##### Listed records #####
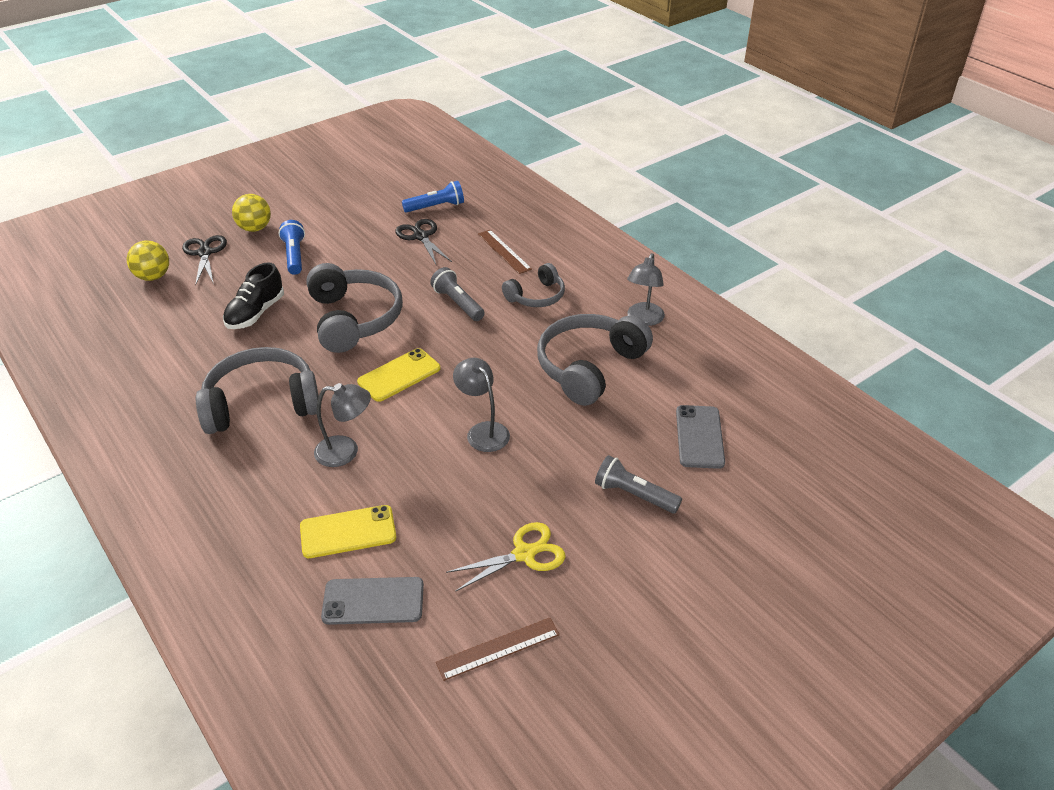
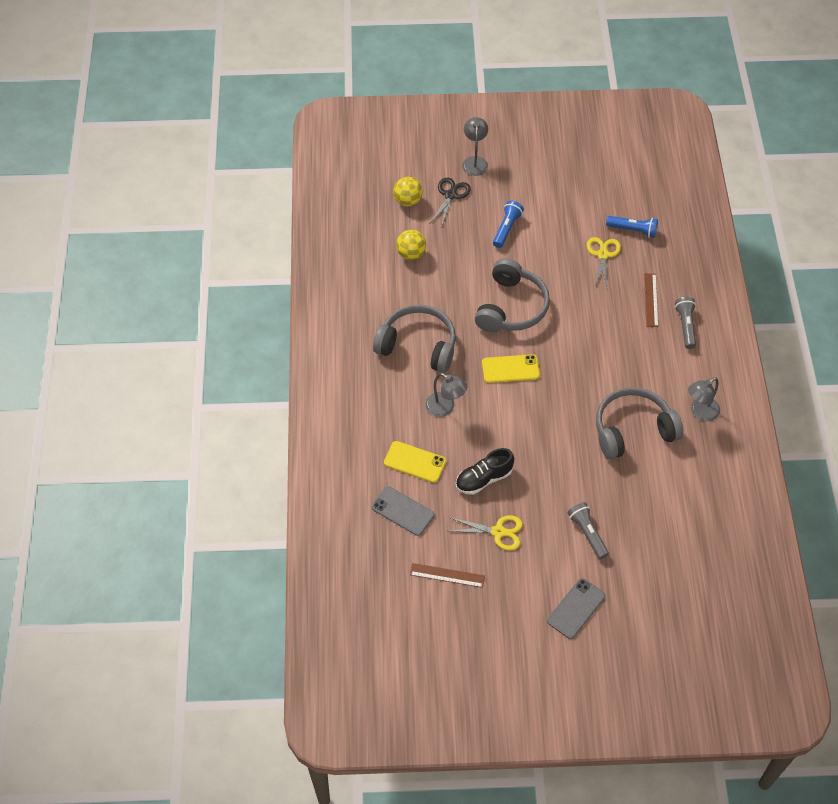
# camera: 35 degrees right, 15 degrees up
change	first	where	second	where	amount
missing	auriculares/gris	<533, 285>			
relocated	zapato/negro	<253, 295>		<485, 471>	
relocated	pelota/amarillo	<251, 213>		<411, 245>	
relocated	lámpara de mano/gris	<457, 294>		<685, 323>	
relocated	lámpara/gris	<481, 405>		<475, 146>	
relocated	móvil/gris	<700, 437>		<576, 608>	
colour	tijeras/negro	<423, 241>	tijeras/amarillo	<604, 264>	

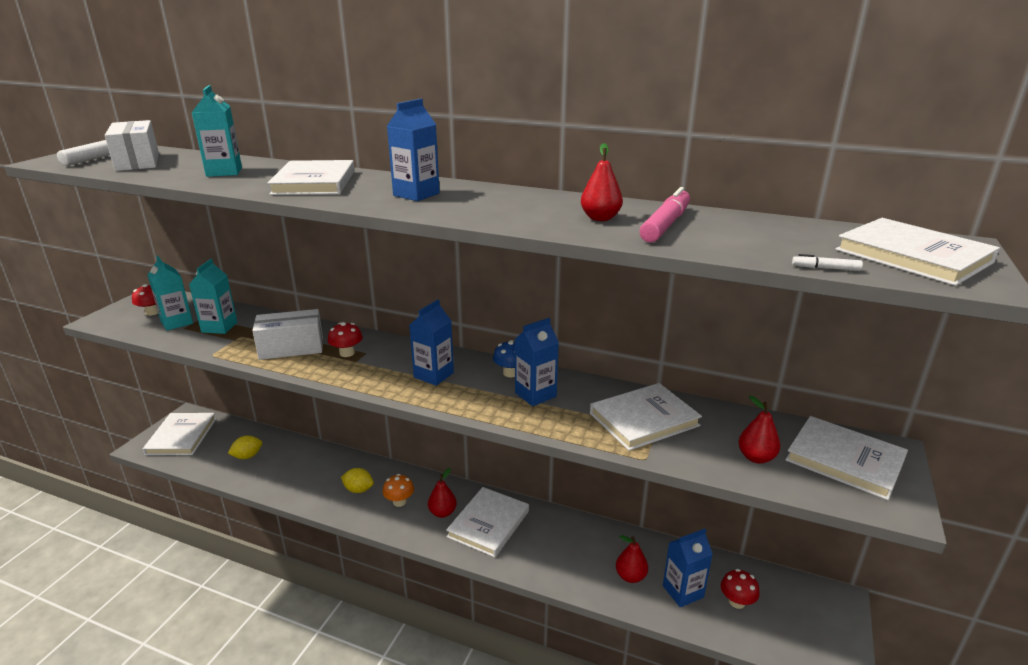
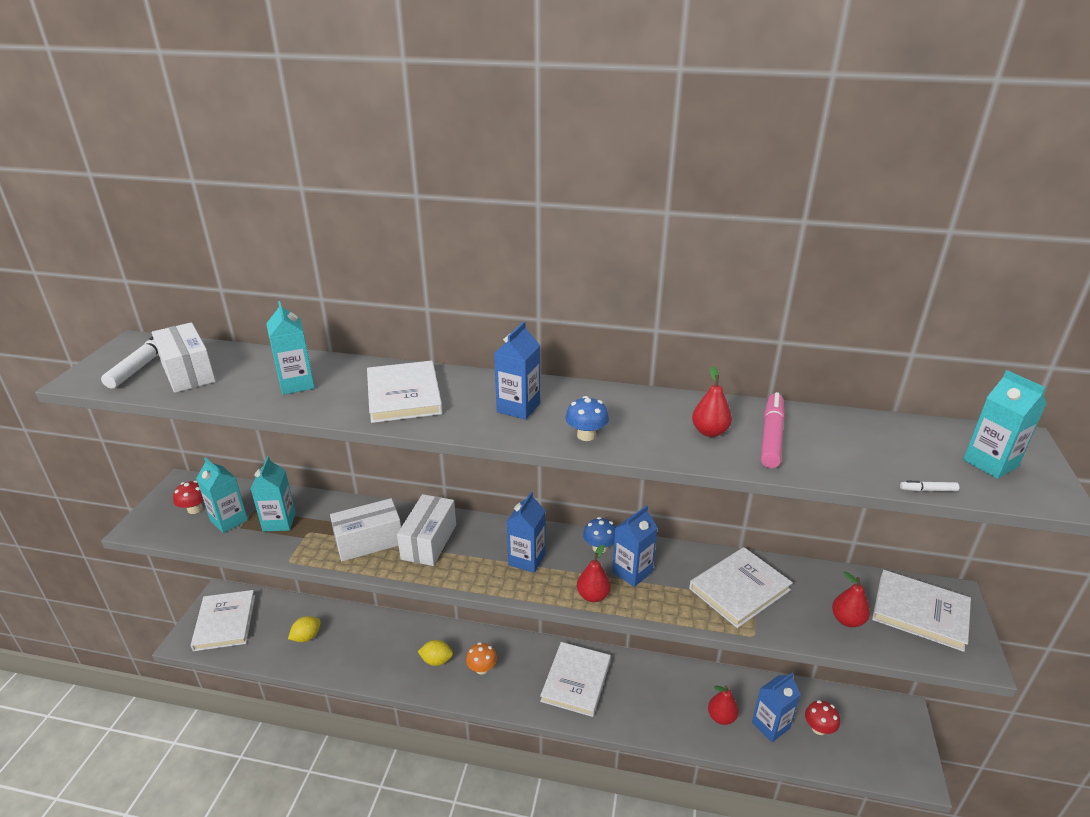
# camera: 10 degrees left, 5 degrees up
change	first	where	second	where	amount
appeared			seta/azul	<587, 418>	
relocated	pera/rojo	<442, 493>		<594, 573>	
exchanged	seta/rojo	<345, 339>	caja/blanco	<426, 530>	
exchanged	libro/blanco	<918, 252>	cartón de leche/turquesa	<1005, 424>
#####
• [What the task requires] Repeat every entry above precisely, leaving each picture out.

• [Solution to this problem]
# camera: 35 degrees right, 15 degrees up
change	first	where	second	where	amount
missing	auriculares/gris	<533, 285>			
relocated	zapato/negro	<253, 295>		<485, 471>	
relocated	pelota/amarillo	<251, 213>		<411, 245>	
relocated	lámpara de mano/gris	<457, 294>		<685, 323>	
relocated	lámpara/gris	<481, 405>		<475, 146>	
relocated	móvil/gris	<700, 437>		<576, 608>	
colour	tijeras/negro	<423, 241>	tijeras/amarillo	<604, 264>	

# camera: 10 degrees left, 5 degrees up
change	first	where	second	where	amount
appeared			seta/azul	<587, 418>	
relocated	pera/rojo	<442, 493>		<594, 573>	
exchanged	seta/rojo	<345, 339>	caja/blanco	<426, 530>	
exchanged	libro/blanco	<918, 252>	cartón de leche/turquesa	<1005, 424>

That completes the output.